Your goal => Output the whole listing below exactly, omitting the images.

Input data =>
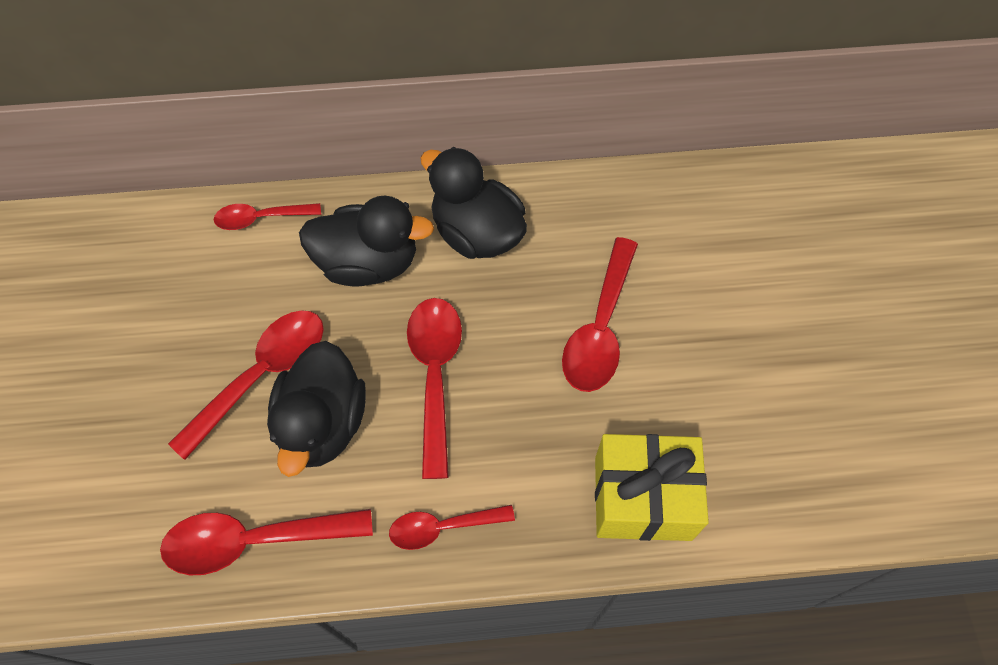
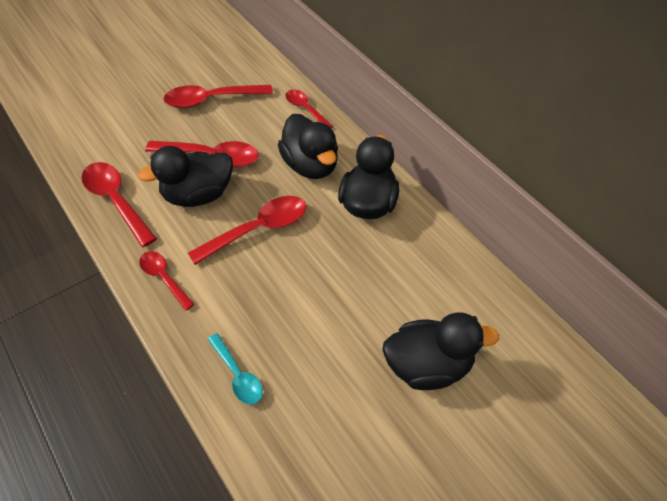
camera: 60 degrees right, 10 degrees down
red spoon [562,237,638,392] -> red spoon moved to [163,85,273,108]
yellow gift [595,434,709,541] -> turquoise spoon [208,333,263,404]
none -> black duck [382,312,499,390]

Answer to this task =>
camera: 60 degrees right, 10 degrees down
red spoon [562,237,638,392] -> red spoon moved to [163,85,273,108]
yellow gift [595,434,709,541] -> turquoise spoon [208,333,263,404]
none -> black duck [382,312,499,390]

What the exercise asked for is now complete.